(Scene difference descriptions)
-*-
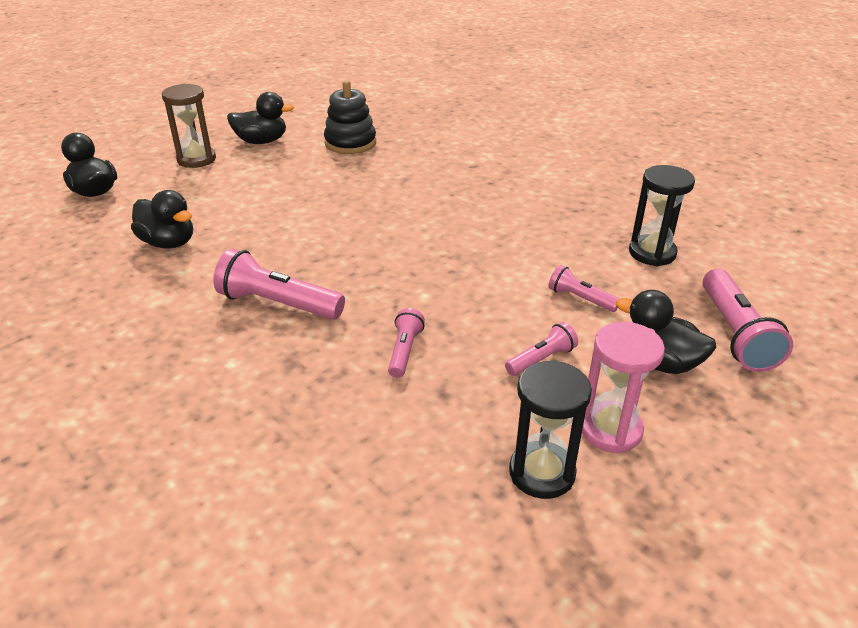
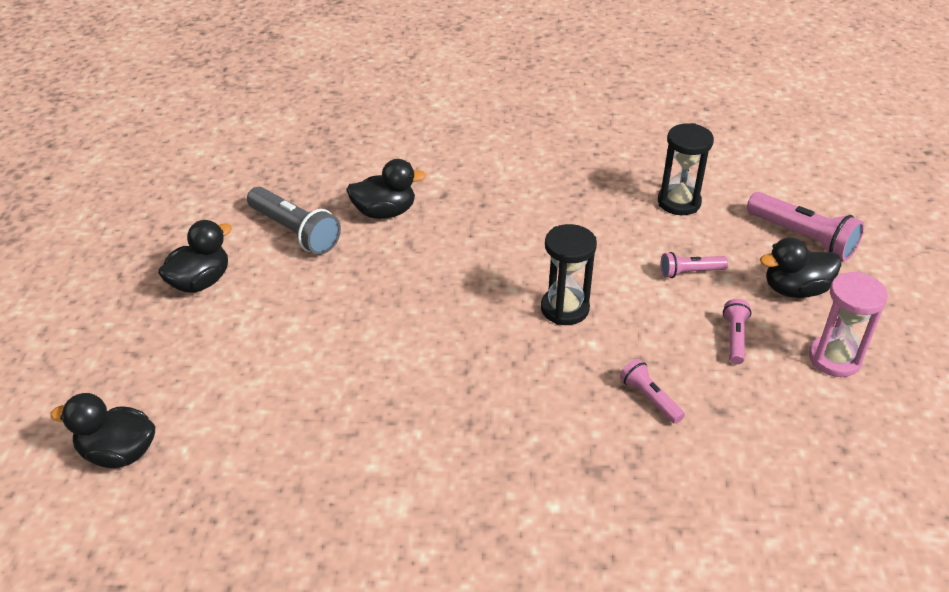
camera: 45 degrees left, 5 degrees up
(168, 243) = (307, 448): black duck -> black duck (385, 212)
(196, 159) = (166, 344): brown hourglass -> none
(278, 304) = (503, 431): pink flashlight -> none
(350, 143) = (295, 232): black stacking toy -> grey flashlight
(542, 473) = (843, 417): black hourglass -> black hourglass (564, 309)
-*-
> **Activity**: Transcribe all the lines above exactly, apart from the pictures.

> **Solution to this task**:
camera: 45 degrees left, 5 degrees up
(168, 243) = (307, 448): black duck -> black duck (385, 212)
(196, 159) = (166, 344): brown hourglass -> none
(278, 304) = (503, 431): pink flashlight -> none
(350, 143) = (295, 232): black stacking toy -> grey flashlight
(542, 473) = (843, 417): black hourglass -> black hourglass (564, 309)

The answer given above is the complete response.